(Content revision data)
::::
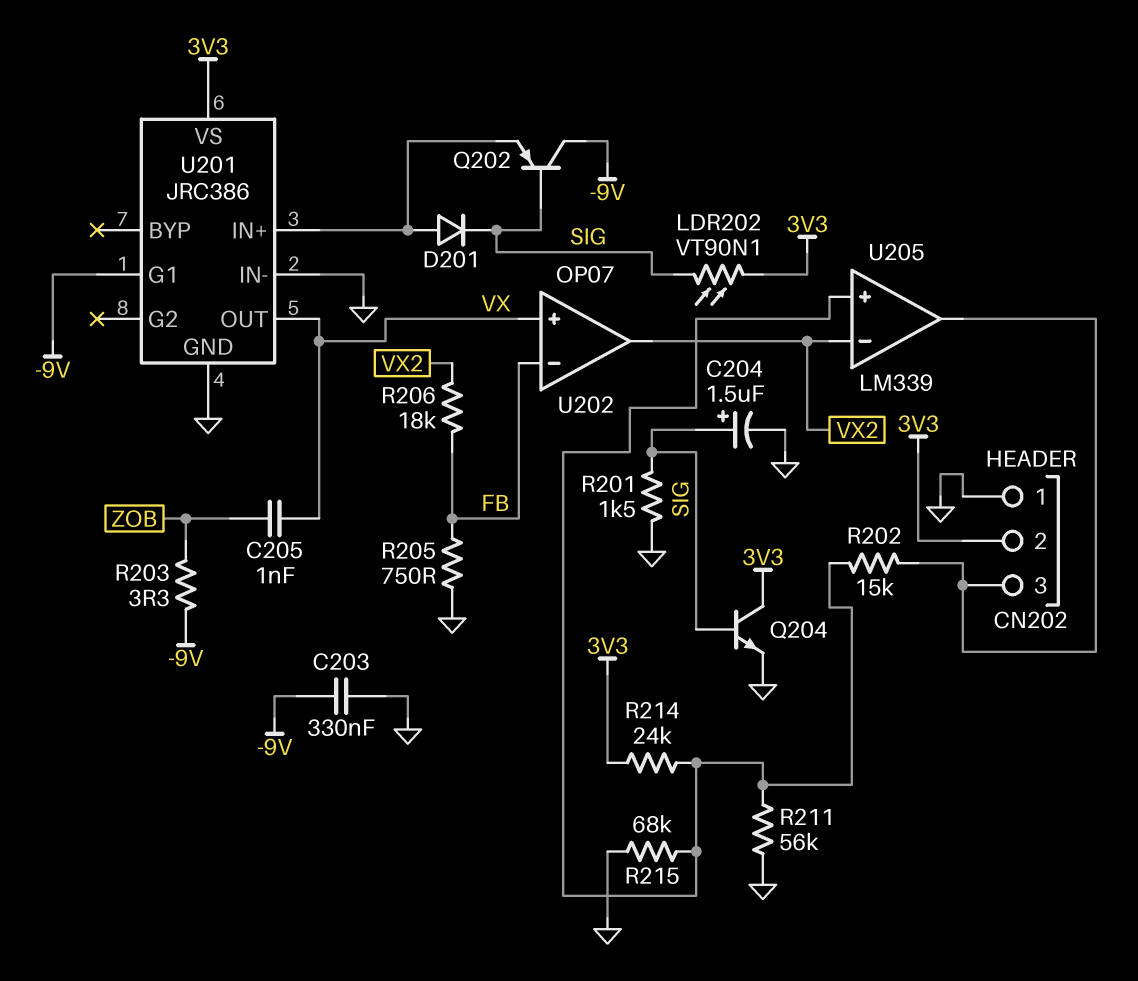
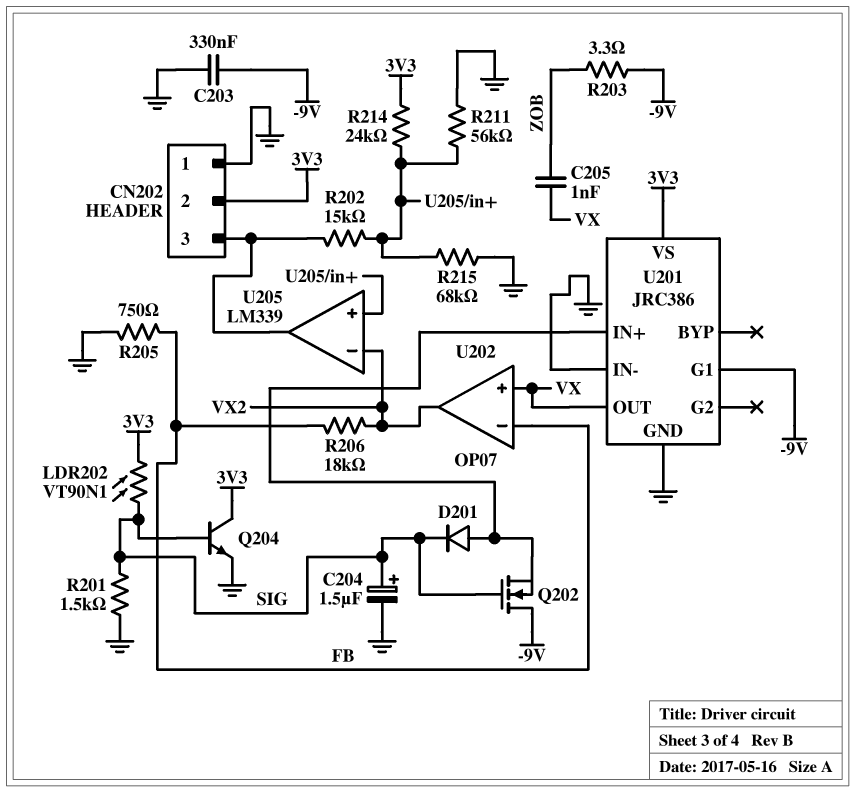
Q202: PNP (B SIG, C -9V, E U201/IN+) -> NMOS (G SIG, D -9V, S U201/IN+)

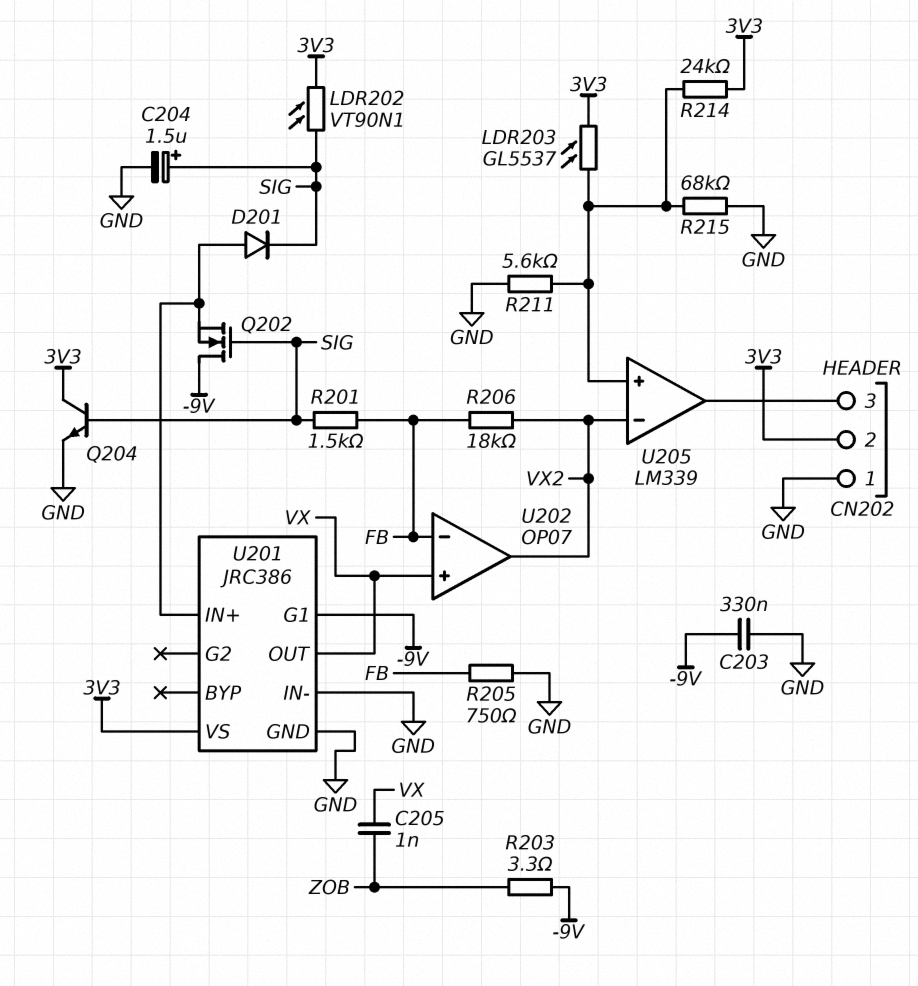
LDR203: none -> GL5537 (3V3, U205/in+)
R201: 1.5k (GND, SIG) -> 1.5k (FB, SIG)
R202: 15k (CN202/3, U205/in+) -> none
R211: 56k (GND, U205/in+) -> 5.6k (GND, U205/in+)

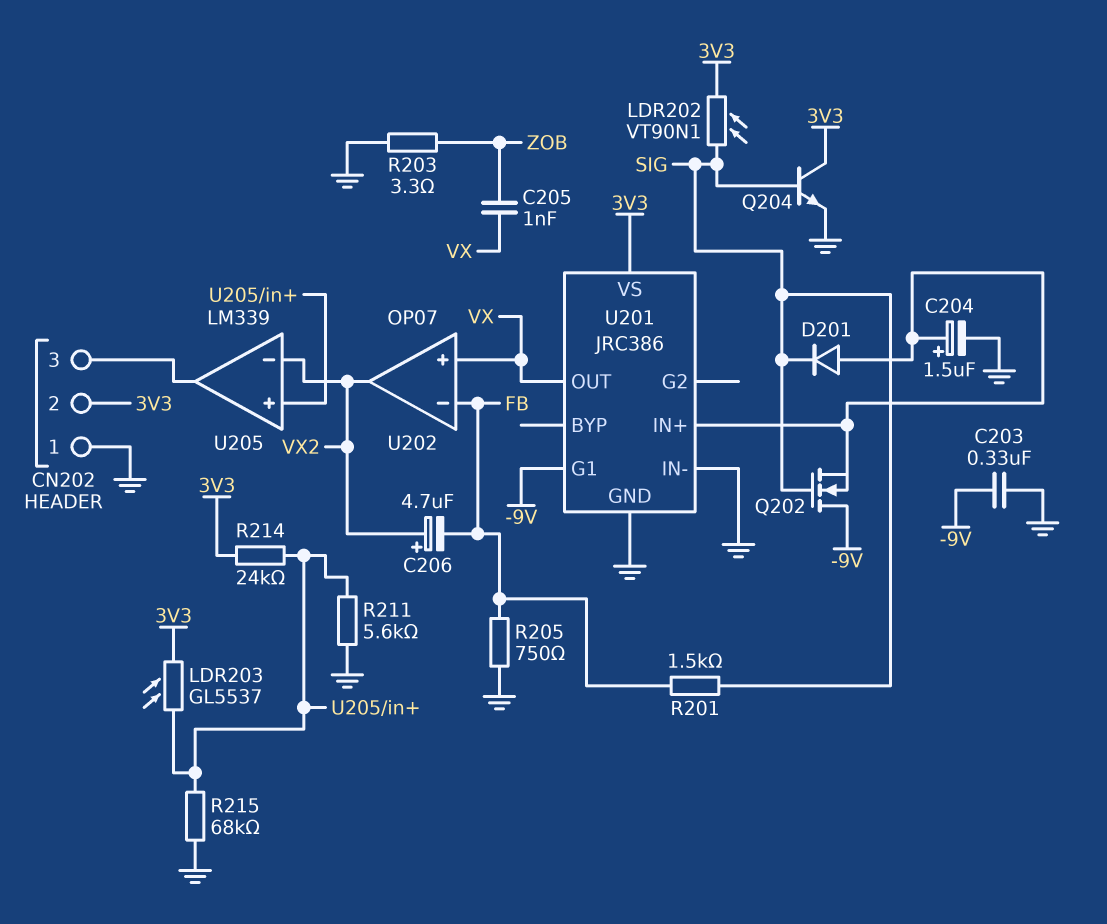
C204: 1.5uF (plus SIG, minus GND) -> 1.5uF (plus U201/IN+, minus GND)
C206: none -> 4.7uF (plus VX2, minus FB)
R203: 3.3 (-9V, ZOB) -> 3.3 (GND, ZOB)
R206: 18k (FB, VX2) -> none

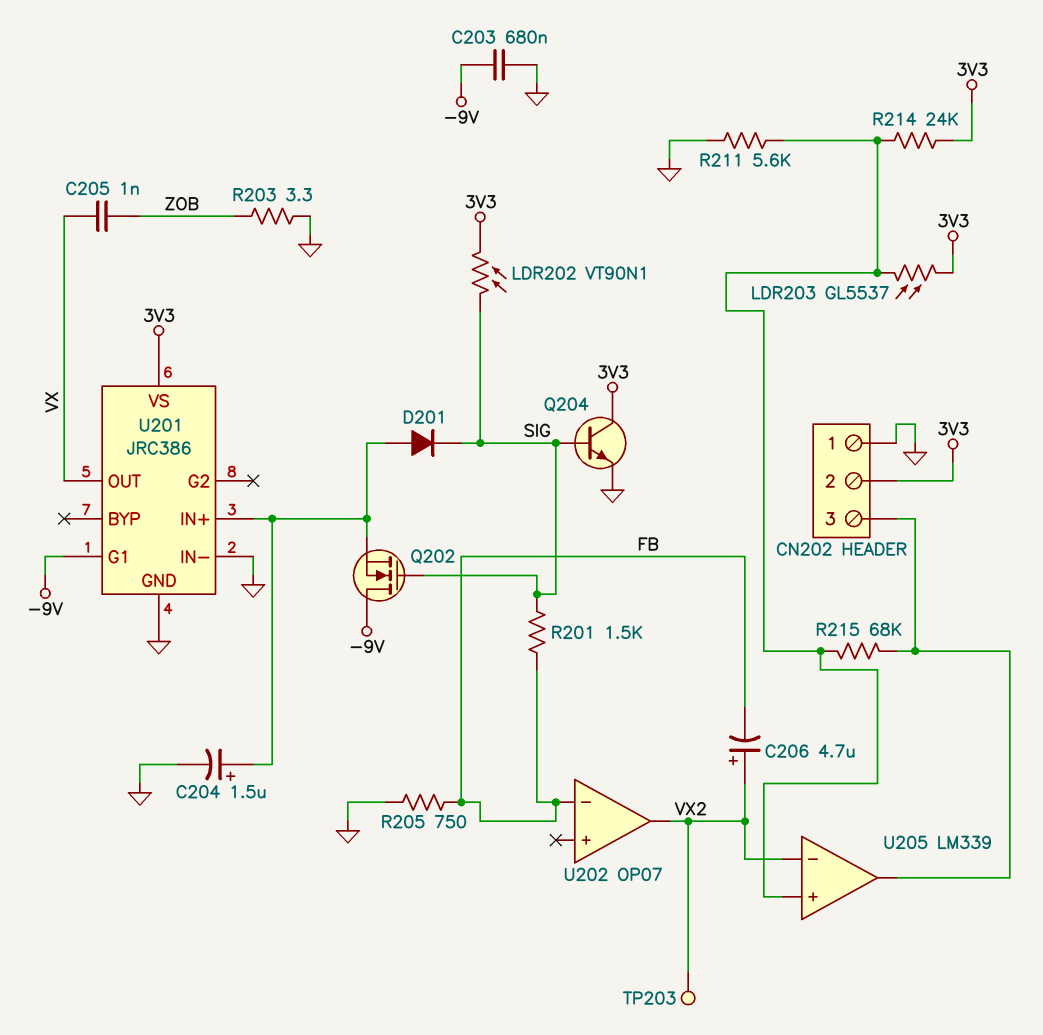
C203: 330nF (-9V, GND) -> 680nF (-9V, GND)
R215: 68k (GND, U205/in+) -> 68k (CN202/3, U205/in+)
TP203: none -> test point (VX2)
U202 pin in+: VX -> none

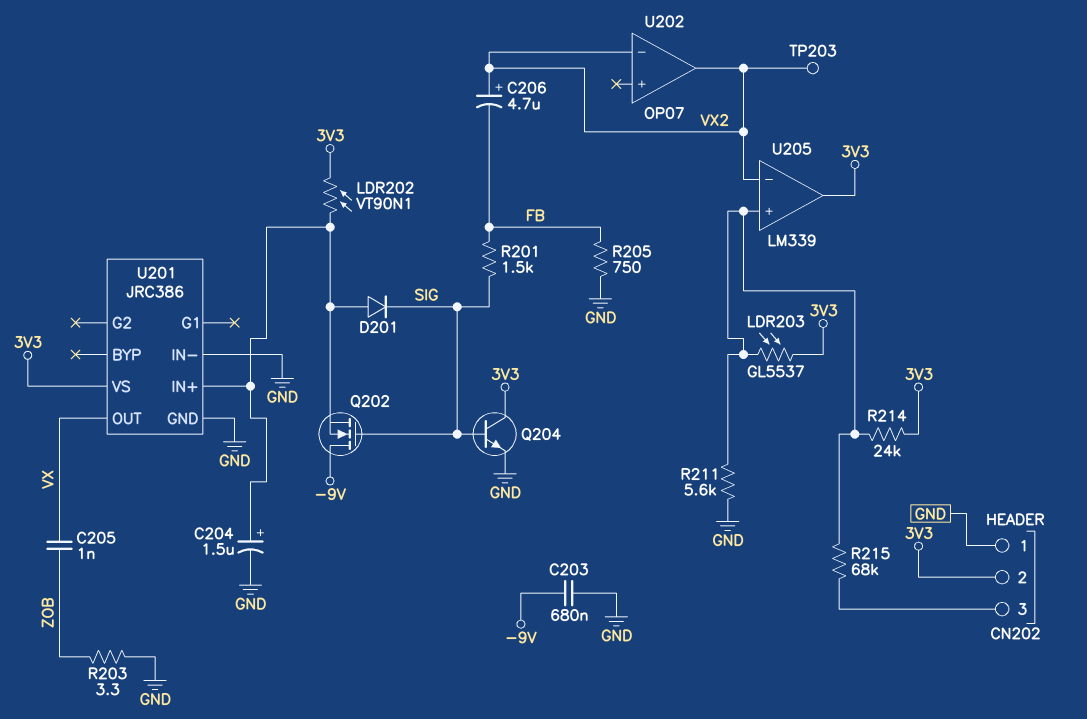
LDR202: VT90N1 (3V3, SIG) -> VT90N1 (3V3, U201/IN+)
U201 pin G1: -9V -> none
U202 pin in-: FB -> VX2
U205 pin out: CN202/3 -> 3V3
::::
• _TASK DIRECTIONS_: Collect every line from the records above that contains the word "none".

• _COMPLETED TASK_:
LDR203: none -> GL5537 (3V3, U205/in+)
R202: 15k (CN202/3, U205/in+) -> none
C206: none -> 4.7uF (plus VX2, minus FB)
R206: 18k (FB, VX2) -> none
TP203: none -> test point (VX2)
U202 pin in+: VX -> none
U201 pin G1: -9V -> none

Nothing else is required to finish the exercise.